**Revision comparison data**
_ _ _

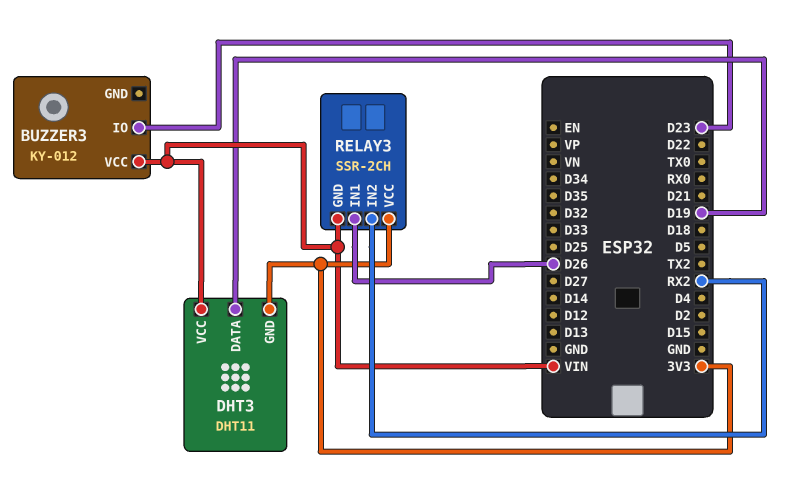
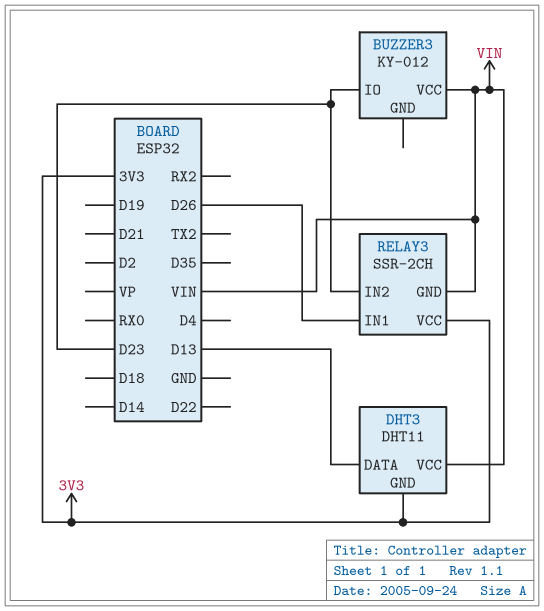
DHT3 pin DATA: D19 -> D13
RELAY3 pin IN2: RX2 -> D23

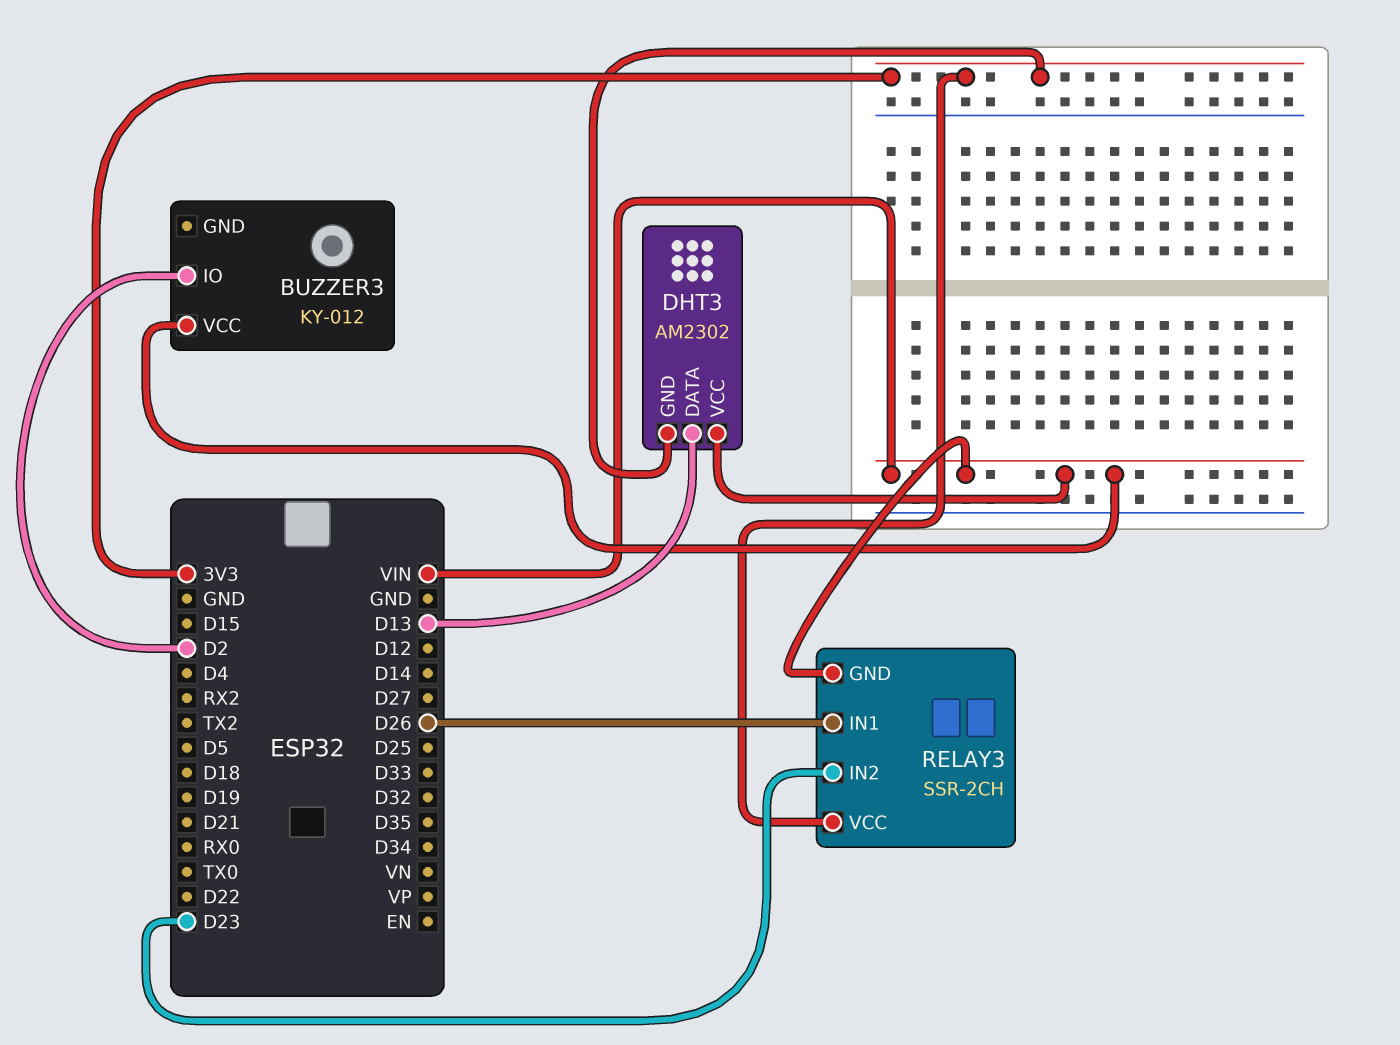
BUZZER3 pin IO: D23 -> D2
DHT3: DHT11 -> AM2302

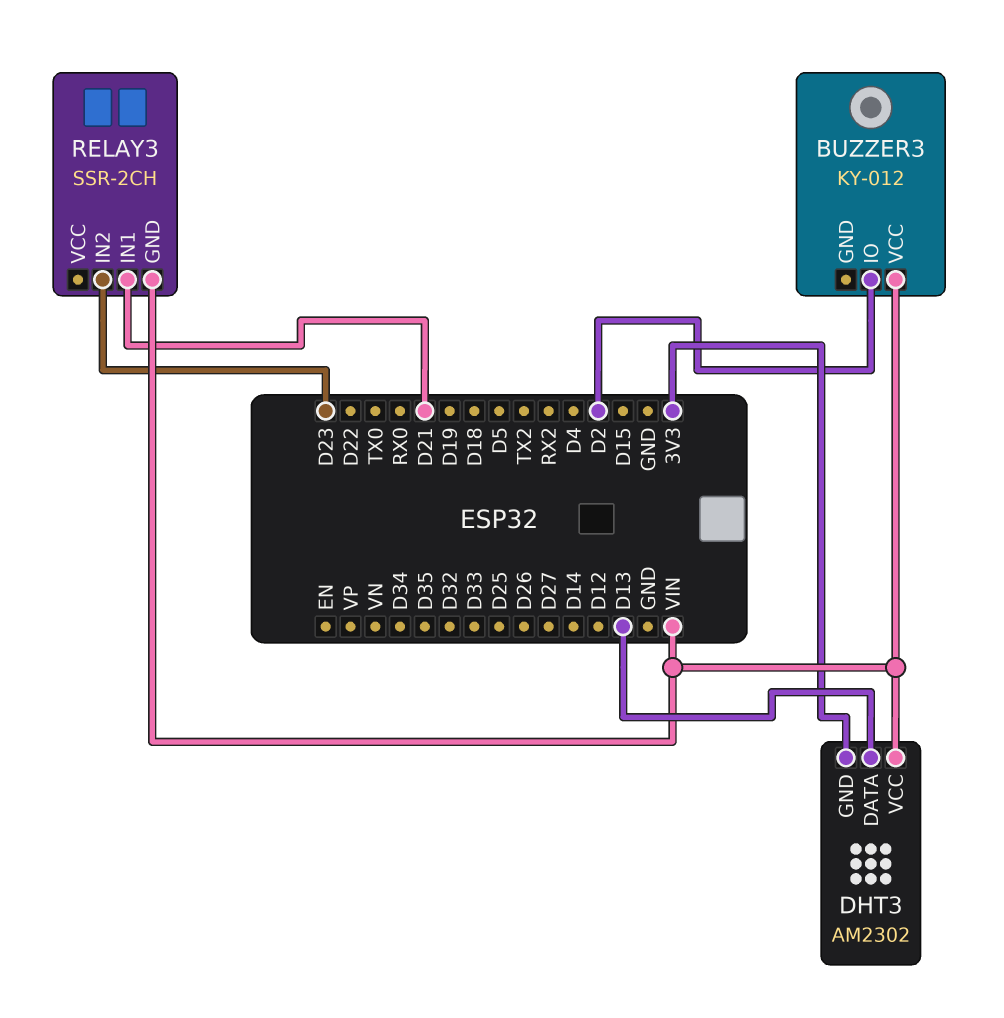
RELAY3 pin IN1: D26 -> D21
RELAY3 pin VCC: 3V3 -> none

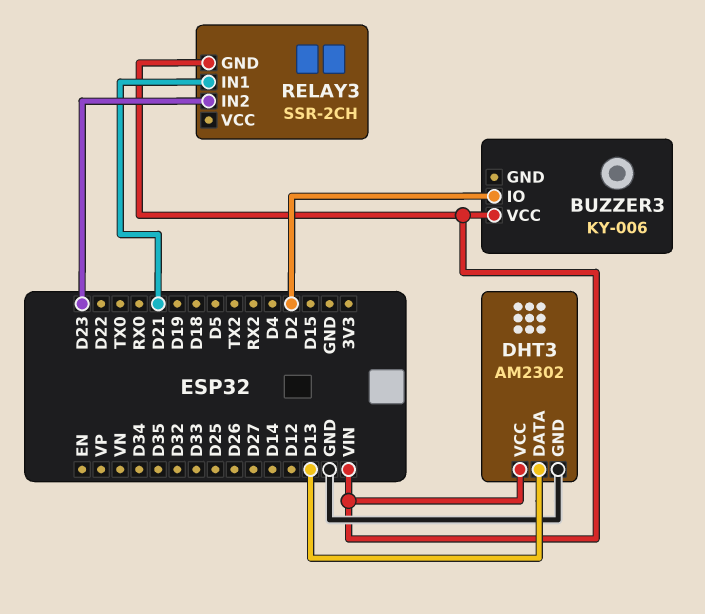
BUZZER3: KY-012 -> KY-006
DHT3 pin GND: 3V3 -> GND

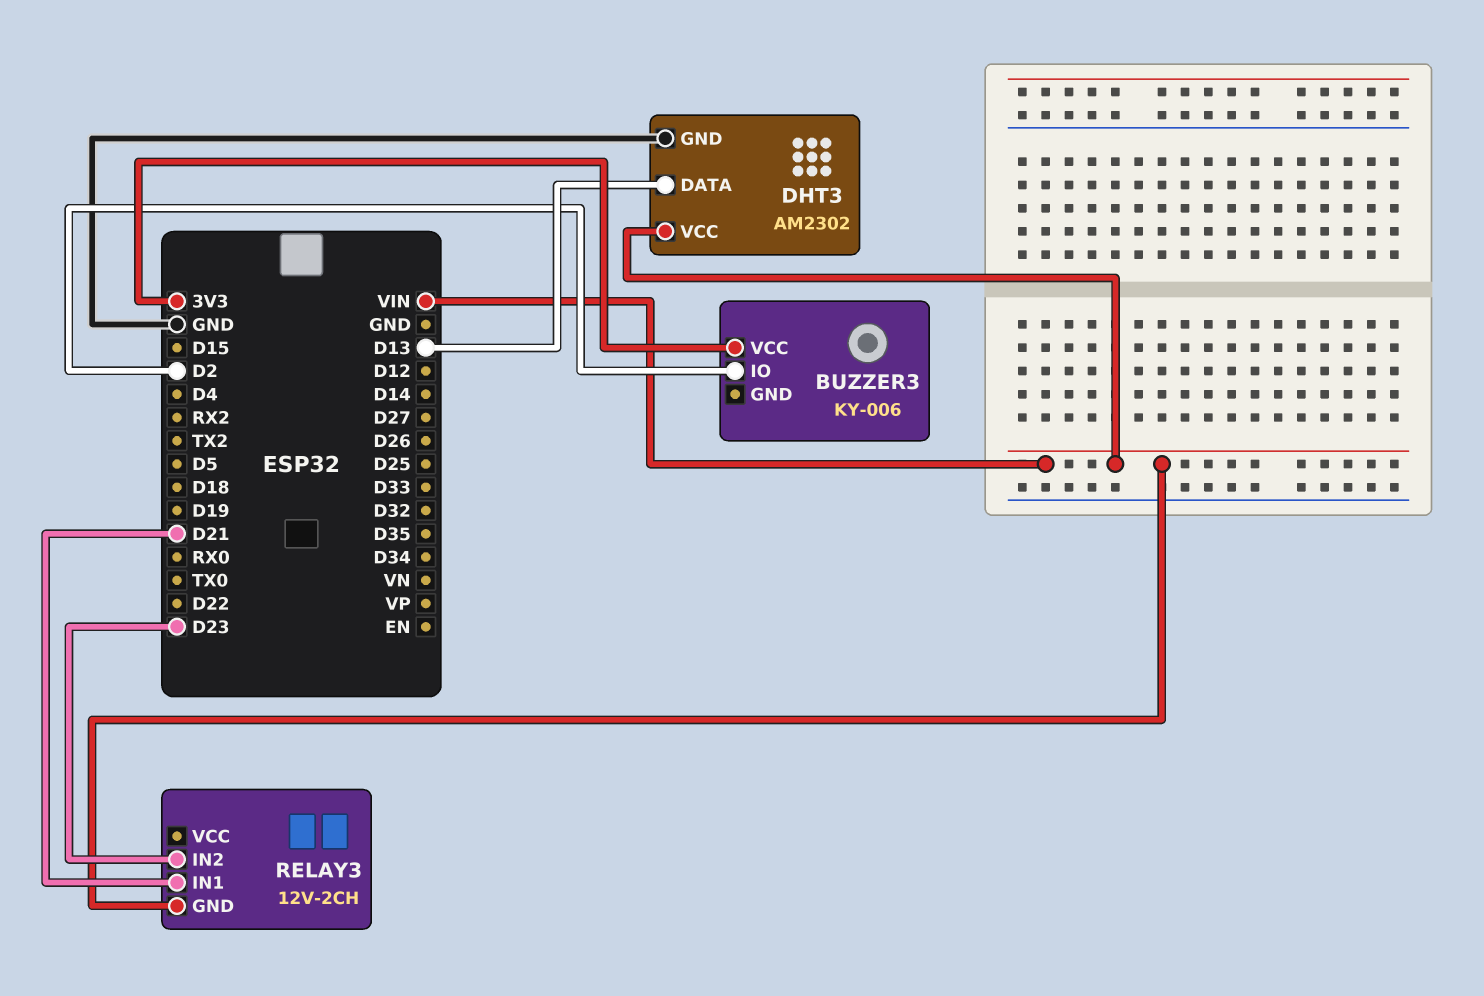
BUZZER3 pin VCC: VIN -> 3V3
RELAY3: SSR-2CH -> 12V-2CH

_ _ _

**PROBLEM TO SOLVE**
An exact retyping of each record, with no pictures, is the answer required.

**RESPONSE**
DHT3 pin DATA: D19 -> D13
RELAY3 pin IN2: RX2 -> D23

BUZZER3 pin IO: D23 -> D2
DHT3: DHT11 -> AM2302

RELAY3 pin IN1: D26 -> D21
RELAY3 pin VCC: 3V3 -> none

BUZZER3: KY-012 -> KY-006
DHT3 pin GND: 3V3 -> GND

BUZZER3 pin VCC: VIN -> 3V3
RELAY3: SSR-2CH -> 12V-2CH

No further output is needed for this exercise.